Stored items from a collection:
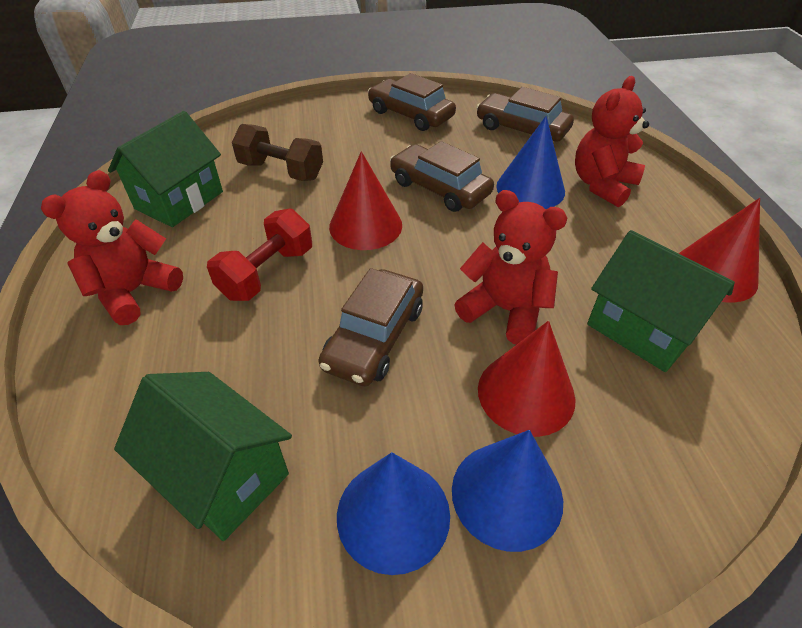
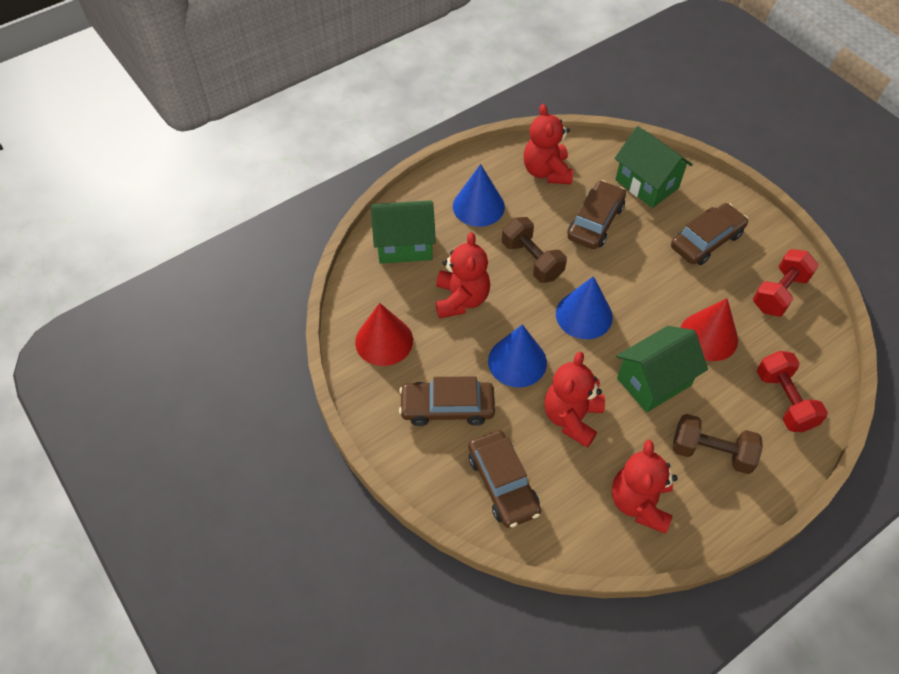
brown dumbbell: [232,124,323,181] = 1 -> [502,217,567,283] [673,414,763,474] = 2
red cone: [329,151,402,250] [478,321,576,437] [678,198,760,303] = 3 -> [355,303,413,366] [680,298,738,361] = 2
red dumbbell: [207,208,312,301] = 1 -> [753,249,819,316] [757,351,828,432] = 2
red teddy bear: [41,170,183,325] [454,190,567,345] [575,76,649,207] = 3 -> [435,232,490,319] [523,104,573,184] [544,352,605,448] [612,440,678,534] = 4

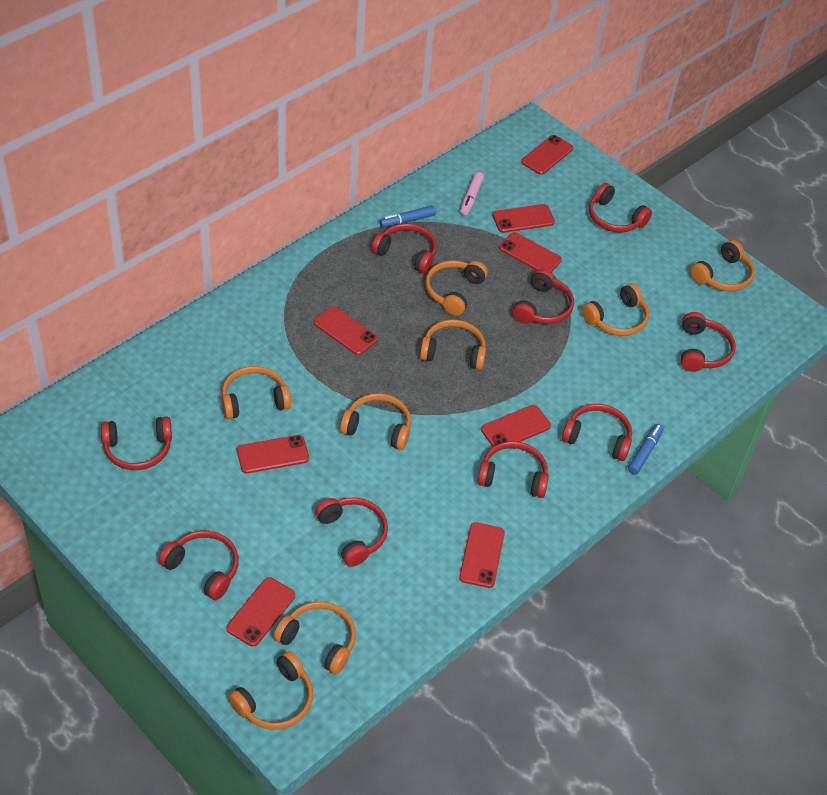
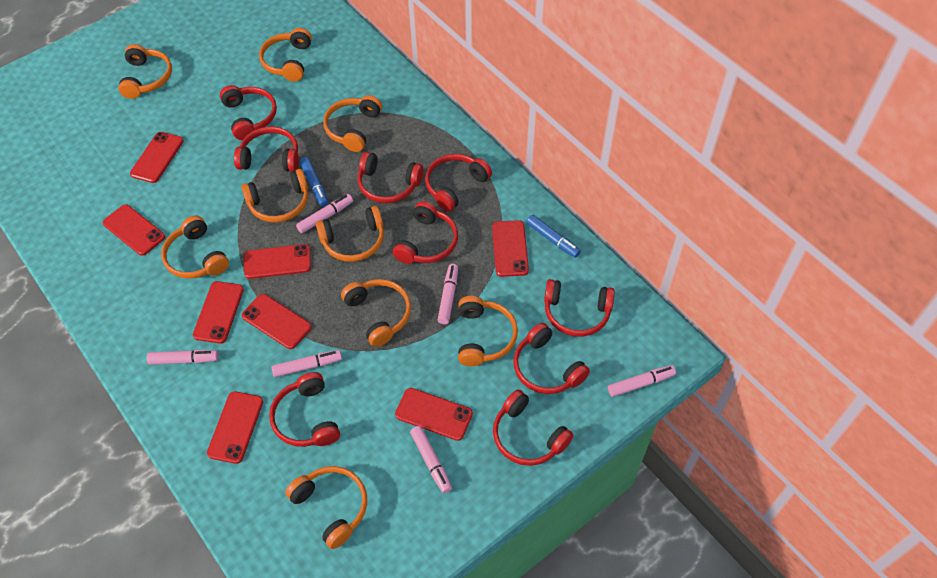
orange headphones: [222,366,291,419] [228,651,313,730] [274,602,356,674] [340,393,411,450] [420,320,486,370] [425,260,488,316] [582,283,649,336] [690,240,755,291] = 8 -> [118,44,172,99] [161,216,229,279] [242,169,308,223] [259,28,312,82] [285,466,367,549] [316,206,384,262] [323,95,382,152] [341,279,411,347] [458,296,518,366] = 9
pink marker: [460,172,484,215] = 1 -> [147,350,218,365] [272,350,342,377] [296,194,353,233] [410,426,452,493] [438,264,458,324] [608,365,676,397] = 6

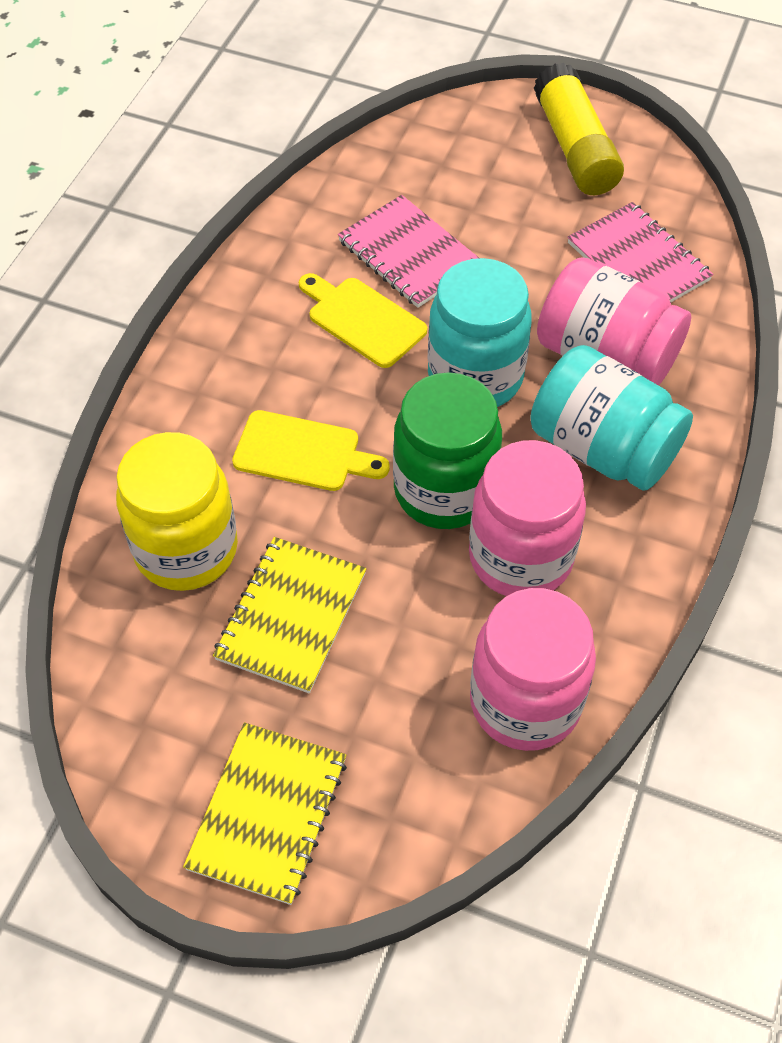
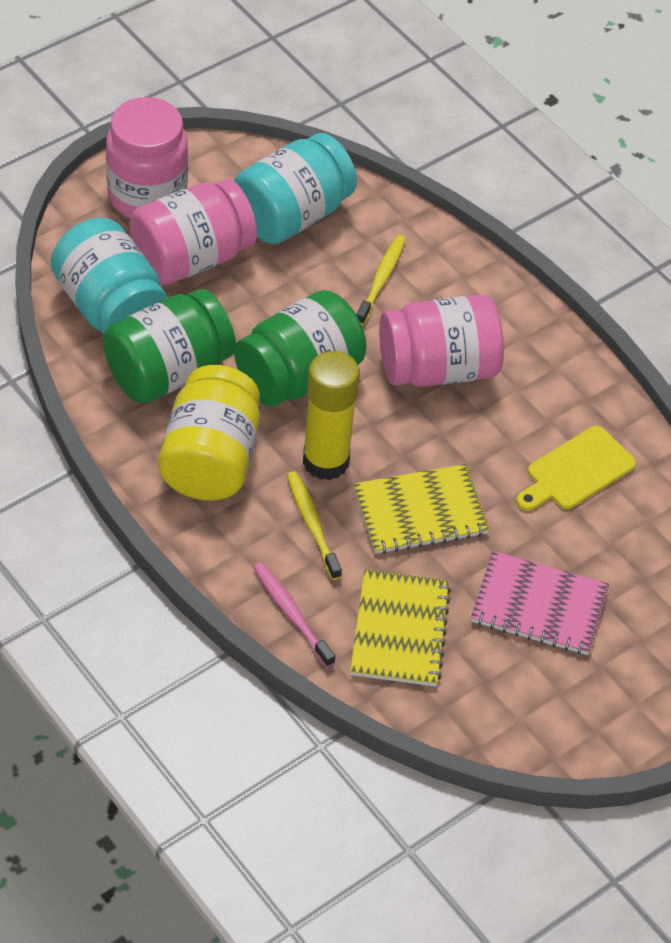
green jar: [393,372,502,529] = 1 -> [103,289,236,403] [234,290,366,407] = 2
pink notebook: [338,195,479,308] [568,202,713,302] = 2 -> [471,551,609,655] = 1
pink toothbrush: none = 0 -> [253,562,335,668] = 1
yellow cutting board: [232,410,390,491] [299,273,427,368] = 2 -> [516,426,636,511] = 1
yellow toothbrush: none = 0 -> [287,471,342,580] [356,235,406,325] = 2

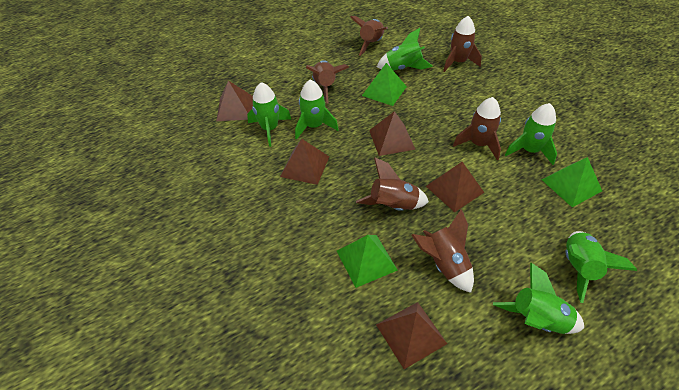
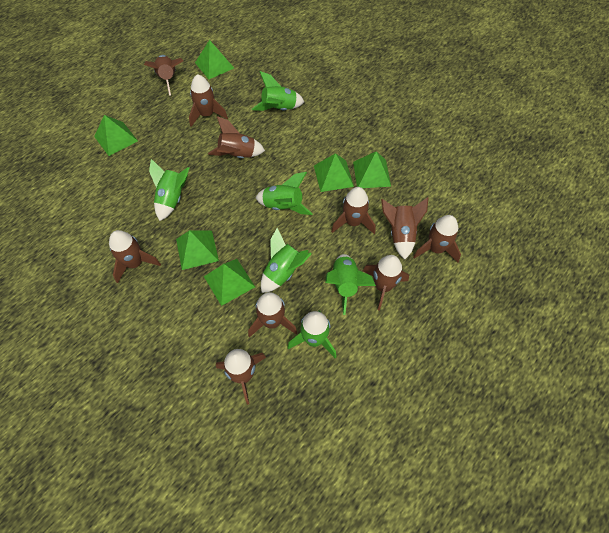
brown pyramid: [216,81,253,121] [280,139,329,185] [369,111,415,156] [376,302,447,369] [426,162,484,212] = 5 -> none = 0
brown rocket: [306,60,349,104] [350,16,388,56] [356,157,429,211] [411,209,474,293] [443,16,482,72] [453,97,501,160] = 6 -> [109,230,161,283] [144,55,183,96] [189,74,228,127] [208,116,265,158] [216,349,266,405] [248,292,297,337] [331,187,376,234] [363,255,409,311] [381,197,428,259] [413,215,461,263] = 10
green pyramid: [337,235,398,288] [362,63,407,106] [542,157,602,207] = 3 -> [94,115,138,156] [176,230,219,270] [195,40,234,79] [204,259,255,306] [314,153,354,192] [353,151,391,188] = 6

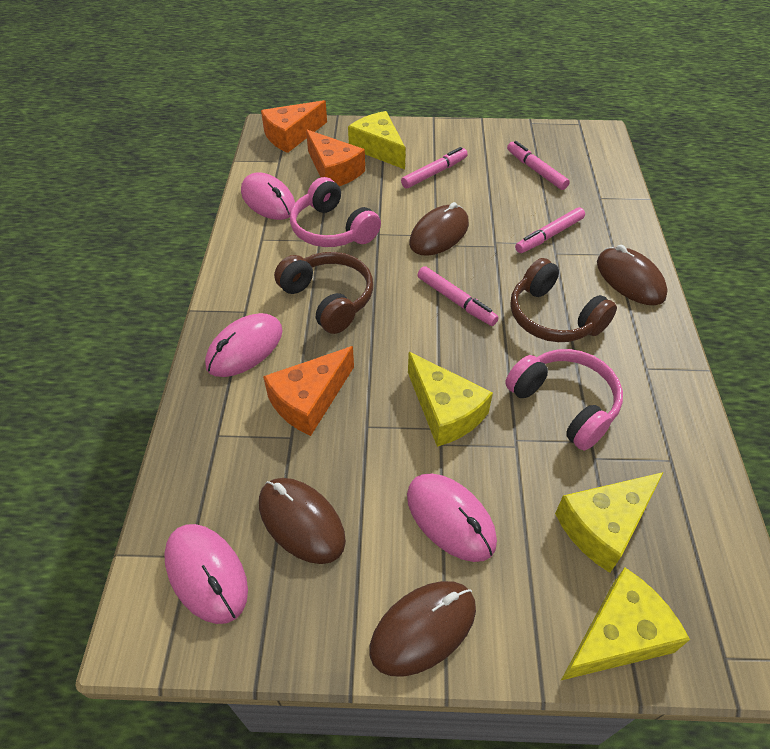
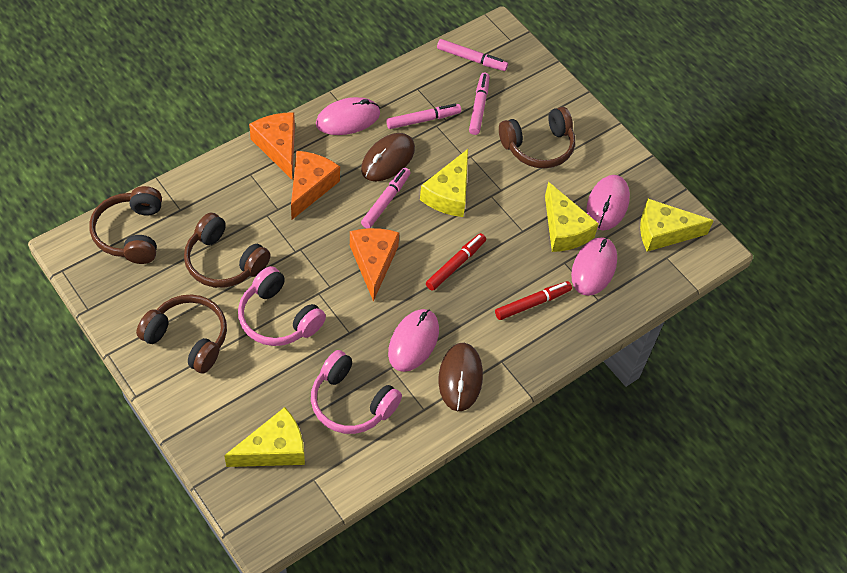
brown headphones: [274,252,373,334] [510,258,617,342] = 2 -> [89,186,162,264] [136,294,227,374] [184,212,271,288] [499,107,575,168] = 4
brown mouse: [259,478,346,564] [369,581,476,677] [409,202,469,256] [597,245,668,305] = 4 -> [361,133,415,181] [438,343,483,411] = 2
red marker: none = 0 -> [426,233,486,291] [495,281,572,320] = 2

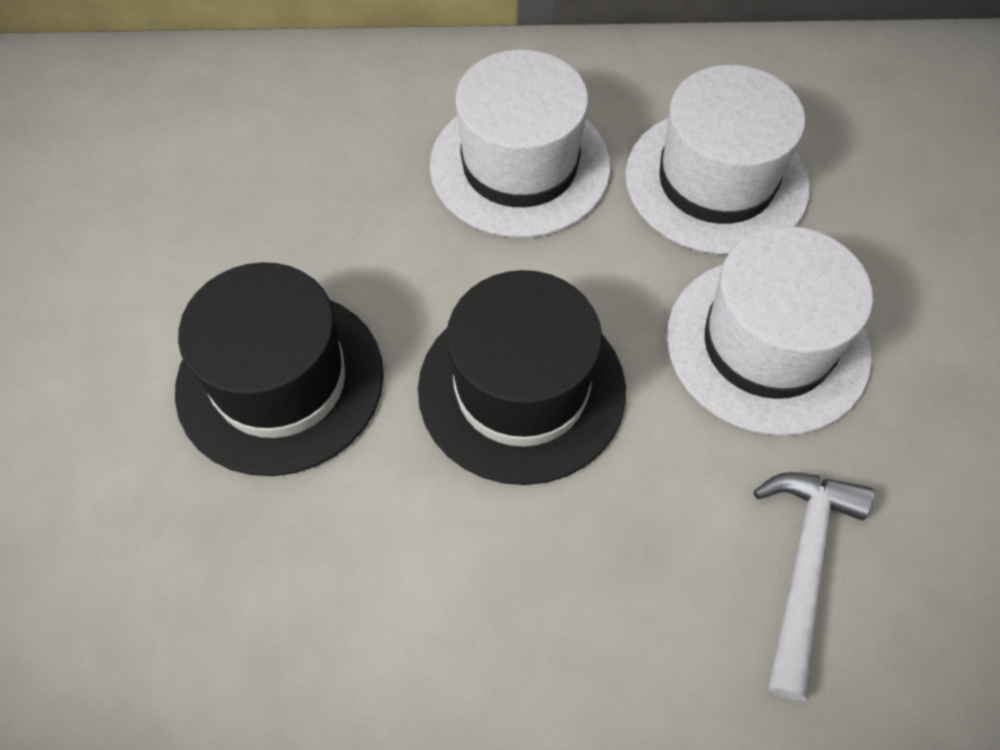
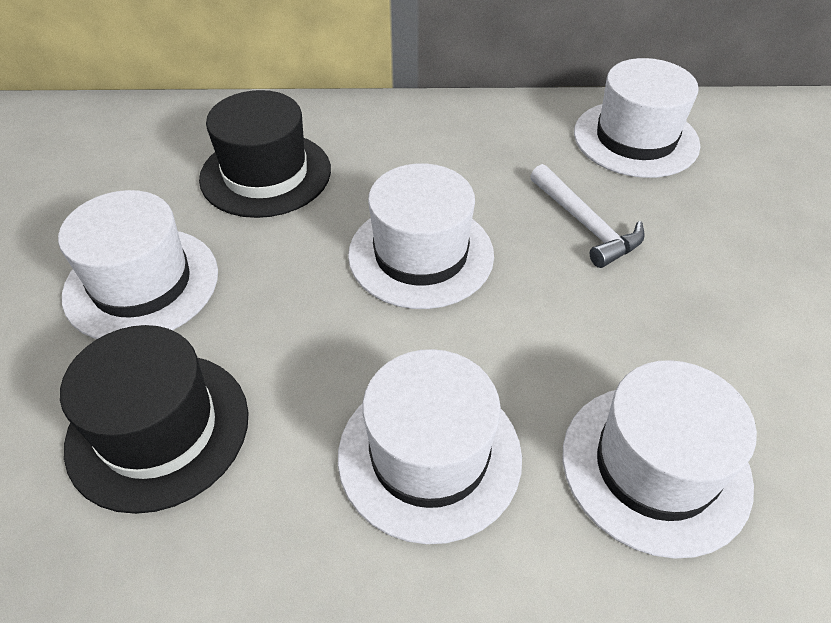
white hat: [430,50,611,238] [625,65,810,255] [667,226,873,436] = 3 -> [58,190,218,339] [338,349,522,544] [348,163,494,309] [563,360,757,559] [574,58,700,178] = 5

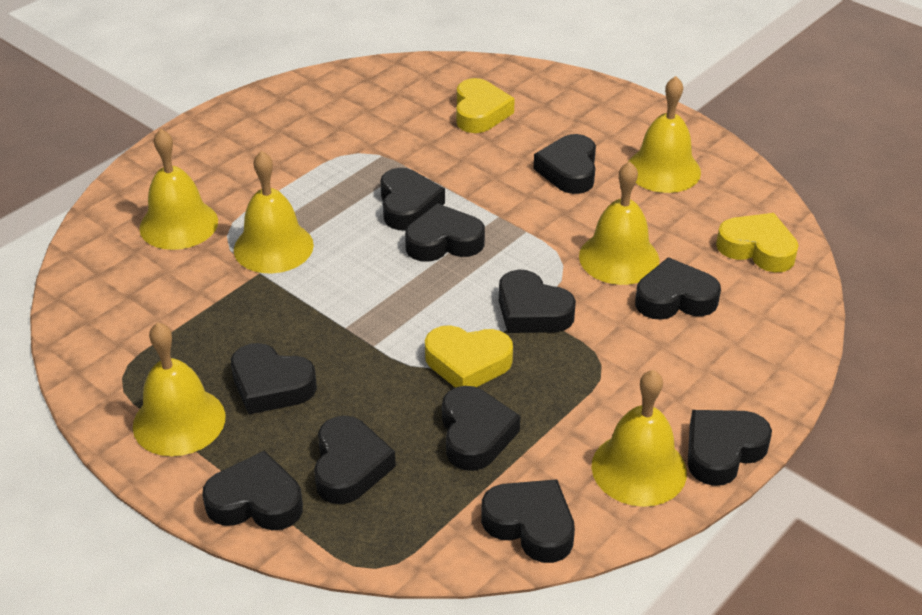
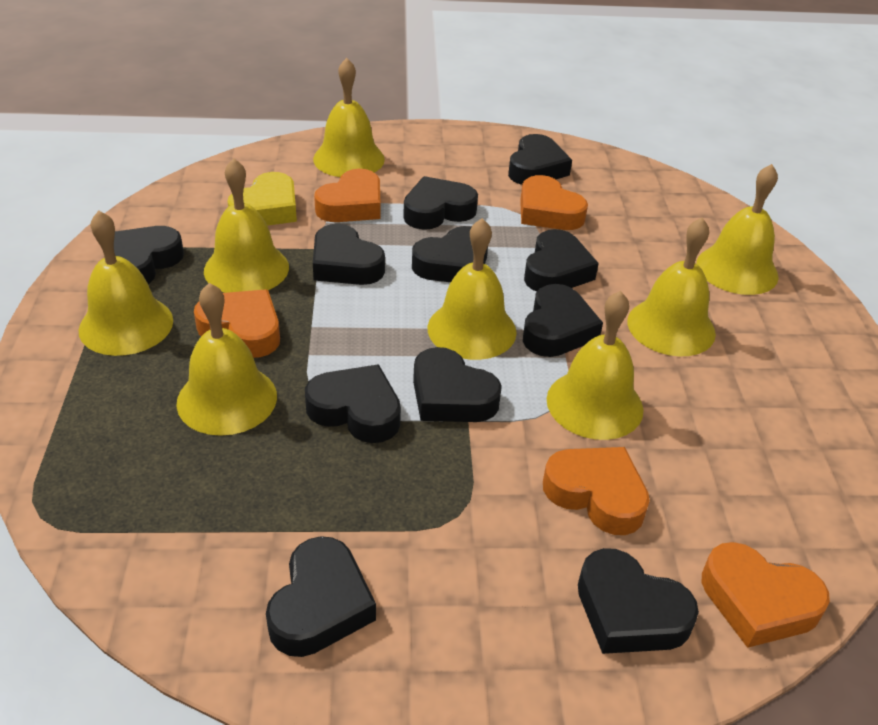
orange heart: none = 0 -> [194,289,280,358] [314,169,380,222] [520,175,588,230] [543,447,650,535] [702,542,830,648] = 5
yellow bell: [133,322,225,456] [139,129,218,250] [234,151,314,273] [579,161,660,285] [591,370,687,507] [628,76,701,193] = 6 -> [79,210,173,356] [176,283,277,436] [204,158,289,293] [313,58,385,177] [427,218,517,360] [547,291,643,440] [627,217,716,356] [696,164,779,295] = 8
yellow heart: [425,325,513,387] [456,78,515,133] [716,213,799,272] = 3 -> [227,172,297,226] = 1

WHAT YOU SHOULD DO:
Among the lines above, the one with "brown headphones: [274,252,373,334]" opens the part to repeat and the one with "orange heart: none" closes it; repeat only that part exactly, with no pictures.

FINAL ANSWER:
brown headphones: [274,252,373,334] [510,258,617,342] = 2 -> [89,186,162,264] [136,294,227,374] [184,212,271,288] [499,107,575,168] = 4
brown mouse: [259,478,346,564] [369,581,476,677] [409,202,469,256] [597,245,668,305] = 4 -> [361,133,415,181] [438,343,483,411] = 2
red marker: none = 0 -> [426,233,486,291] [495,281,572,320] = 2

white hat: [430,50,611,238] [625,65,810,255] [667,226,873,436] = 3 -> [58,190,218,339] [338,349,522,544] [348,163,494,309] [563,360,757,559] [574,58,700,178] = 5

orange heart: none = 0 -> [194,289,280,358] [314,169,380,222] [520,175,588,230] [543,447,650,535] [702,542,830,648] = 5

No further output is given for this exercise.